Because the entries hold pictures, reproduce only their words, exactly as written.

##### MATERIAL TO PROCESS

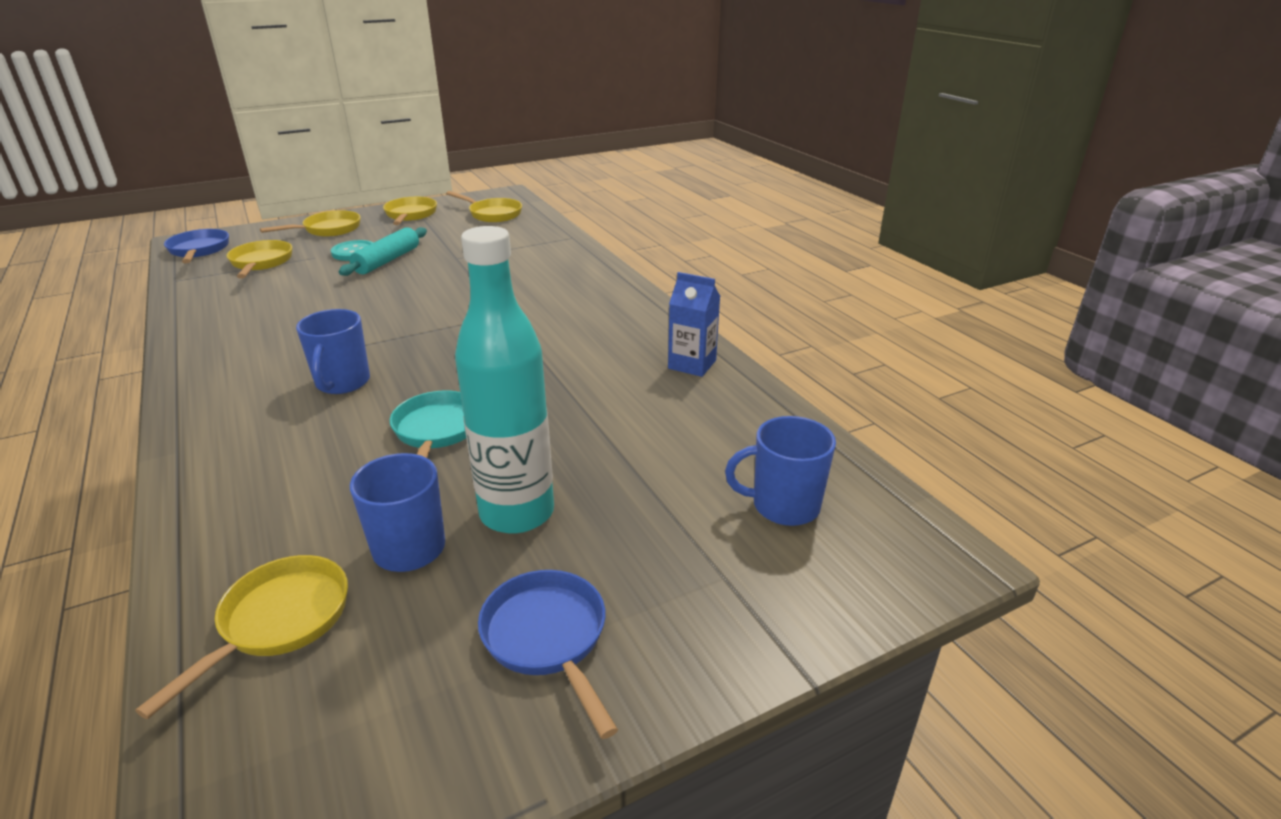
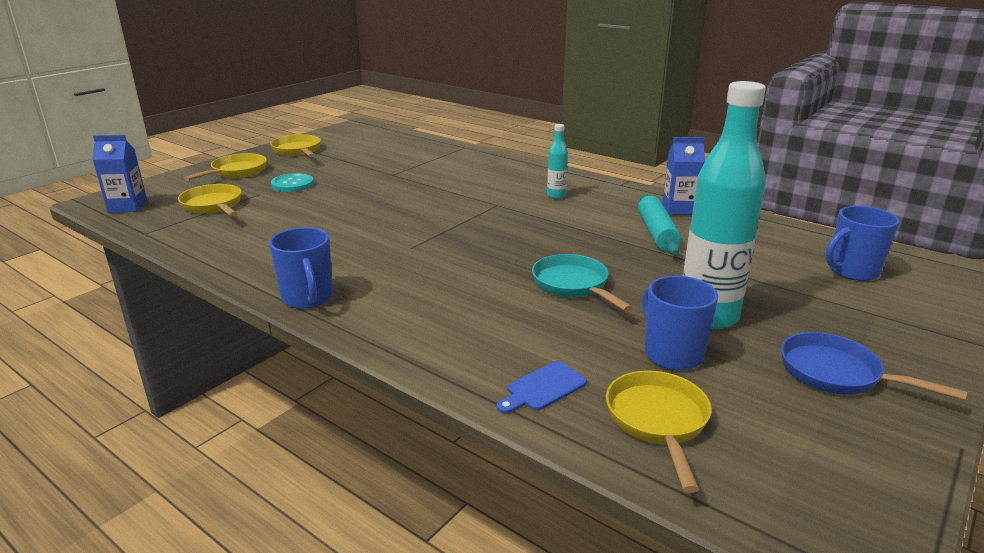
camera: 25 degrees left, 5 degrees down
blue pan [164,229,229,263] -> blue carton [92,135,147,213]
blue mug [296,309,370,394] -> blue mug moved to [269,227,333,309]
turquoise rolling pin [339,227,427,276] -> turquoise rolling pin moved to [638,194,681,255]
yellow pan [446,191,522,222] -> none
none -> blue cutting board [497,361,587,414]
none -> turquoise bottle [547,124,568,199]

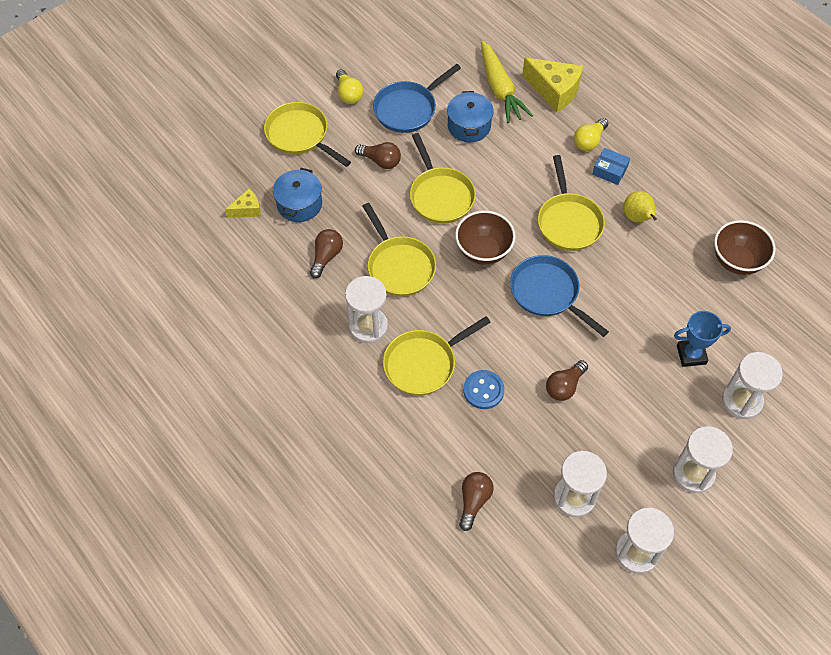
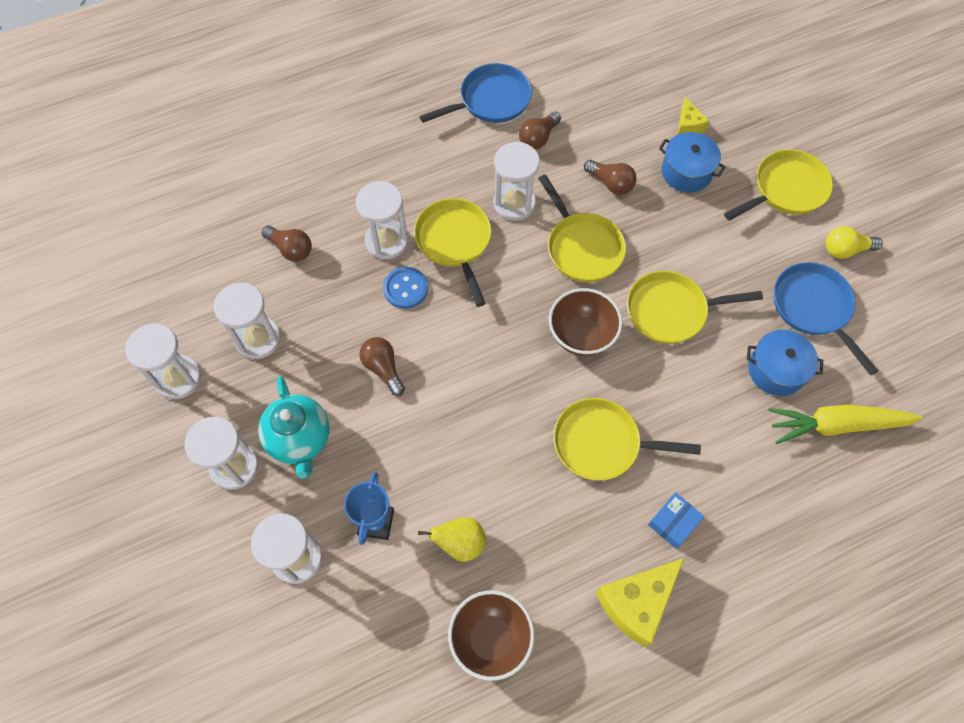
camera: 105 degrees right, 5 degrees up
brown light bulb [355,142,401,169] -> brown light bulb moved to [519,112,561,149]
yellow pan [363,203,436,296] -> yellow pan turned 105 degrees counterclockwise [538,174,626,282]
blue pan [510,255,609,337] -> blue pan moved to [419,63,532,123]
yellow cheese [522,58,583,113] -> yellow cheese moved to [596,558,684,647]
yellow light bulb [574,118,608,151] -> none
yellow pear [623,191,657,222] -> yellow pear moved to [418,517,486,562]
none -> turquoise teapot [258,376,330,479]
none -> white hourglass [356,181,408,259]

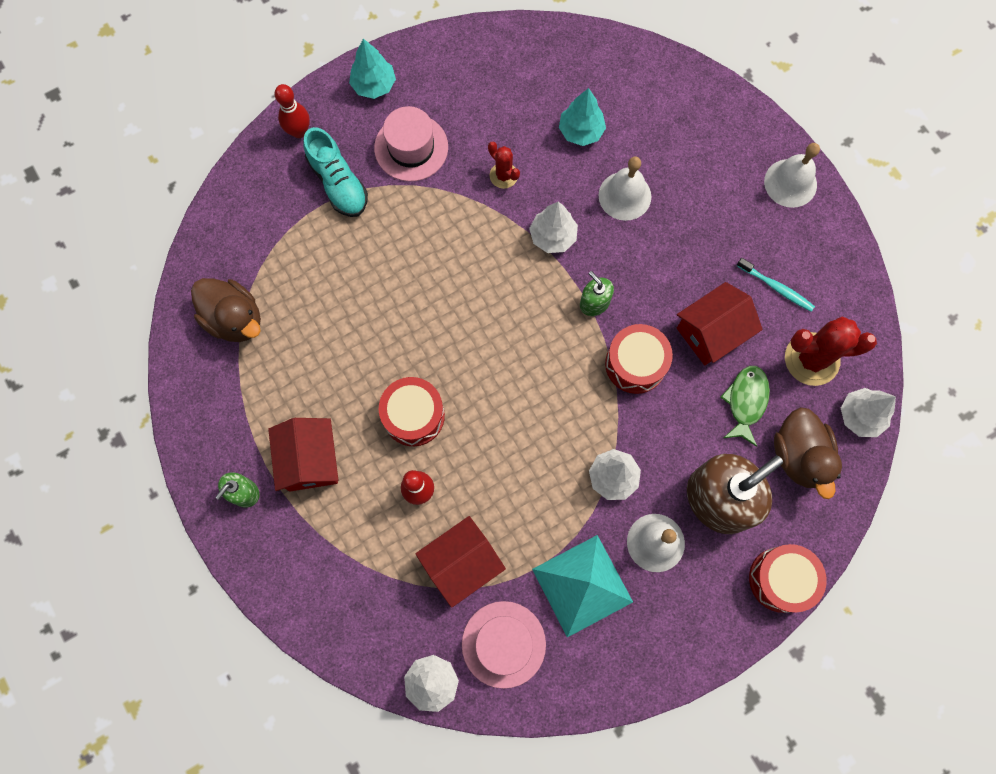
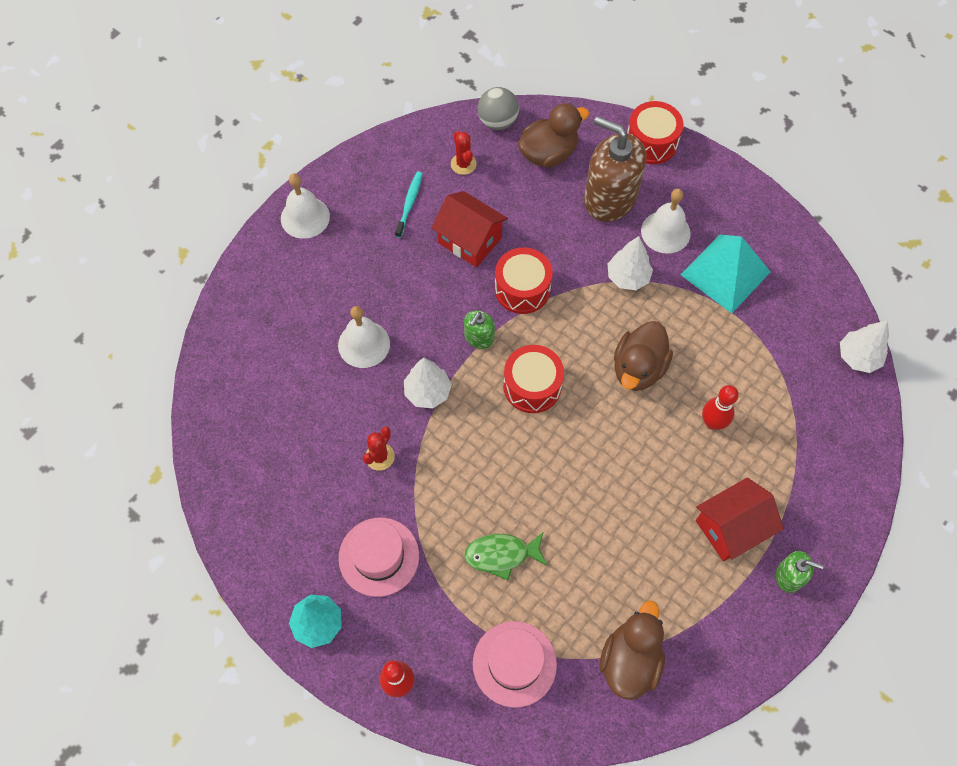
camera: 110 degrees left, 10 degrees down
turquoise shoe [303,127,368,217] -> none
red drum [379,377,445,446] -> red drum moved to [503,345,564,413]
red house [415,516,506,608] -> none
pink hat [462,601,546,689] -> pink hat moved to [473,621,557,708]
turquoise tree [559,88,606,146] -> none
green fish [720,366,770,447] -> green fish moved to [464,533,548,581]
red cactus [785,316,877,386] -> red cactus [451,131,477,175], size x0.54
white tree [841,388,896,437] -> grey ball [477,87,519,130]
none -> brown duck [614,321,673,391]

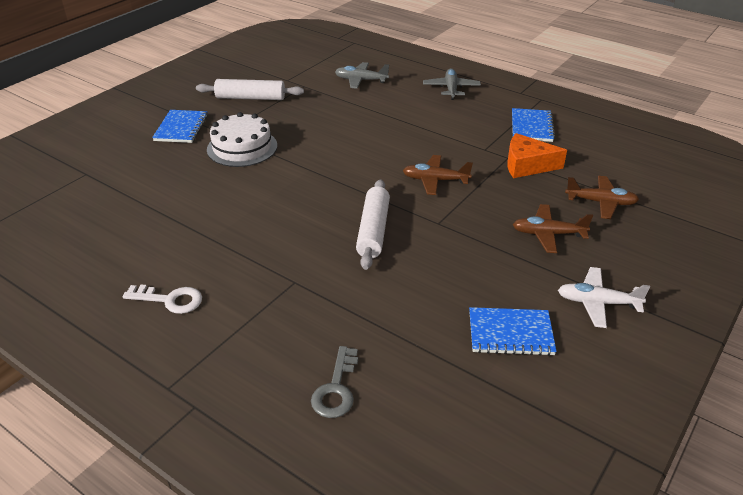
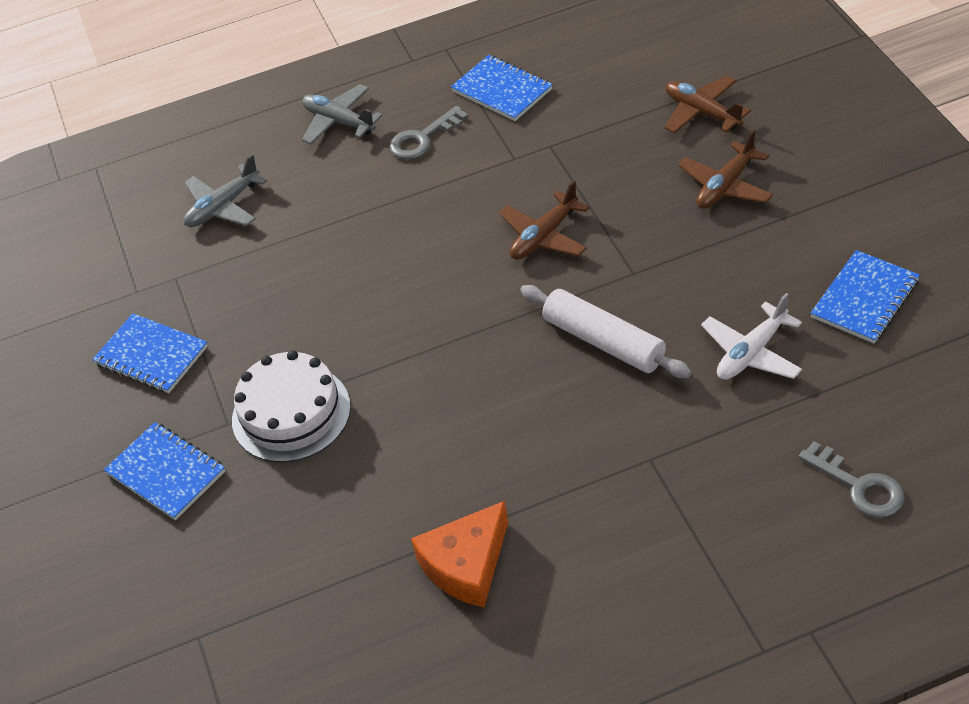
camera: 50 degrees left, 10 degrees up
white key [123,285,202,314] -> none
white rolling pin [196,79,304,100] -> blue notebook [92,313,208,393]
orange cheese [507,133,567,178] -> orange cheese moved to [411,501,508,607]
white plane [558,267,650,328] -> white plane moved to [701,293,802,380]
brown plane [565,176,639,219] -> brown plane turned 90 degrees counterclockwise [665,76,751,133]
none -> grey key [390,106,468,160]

##########

• _PROBLEM SOLUTION_
camera: 25 degrees left, 5 degrees down
blue pan [164,229,229,263] -> blue carton [92,135,147,213]
blue mug [296,309,370,394] -> blue mug moved to [269,227,333,309]
turquoise rolling pin [339,227,427,276] -> turquoise rolling pin moved to [638,194,681,255]
yellow pan [446,191,522,222] -> none
none -> blue cutting board [497,361,587,414]
none -> turquoise bottle [547,124,568,199]

camera: 105 degrees right, 5 degrees up
brown light bulb [355,142,401,169] -> brown light bulb moved to [519,112,561,149]
yellow pan [363,203,436,296] -> yellow pan turned 105 degrees counterclockwise [538,174,626,282]
blue pan [510,255,609,337] -> blue pan moved to [419,63,532,123]
yellow cheese [522,58,583,113] -> yellow cheese moved to [596,558,684,647]
yellow light bulb [574,118,608,151] -> none
yellow pear [623,191,657,222] -> yellow pear moved to [418,517,486,562]
none -> turquoise teapot [258,376,330,479]
none -> white hourglass [356,181,408,259]

camera: 110 degrees left, 10 degrees down
turquoise shoe [303,127,368,217] -> none
red drum [379,377,445,446] -> red drum moved to [503,345,564,413]
red house [415,516,506,608] -> none
pink hat [462,601,546,689] -> pink hat moved to [473,621,557,708]
turquoise tree [559,88,606,146] -> none
green fish [720,366,770,447] -> green fish moved to [464,533,548,581]
red cactus [785,316,877,386] -> red cactus [451,131,477,175], size x0.54
white tree [841,388,896,437] -> grey ball [477,87,519,130]
none -> brown duck [614,321,673,391]

camera: 50 degrees left, 10 degrees up
white key [123,285,202,314] -> none
white rolling pin [196,79,304,100] -> blue notebook [92,313,208,393]
orange cheese [507,133,567,178] -> orange cheese moved to [411,501,508,607]
white plane [558,267,650,328] -> white plane moved to [701,293,802,380]
brown plane [565,176,639,219] -> brown plane turned 90 degrees counterclockwise [665,76,751,133]
none -> grey key [390,106,468,160]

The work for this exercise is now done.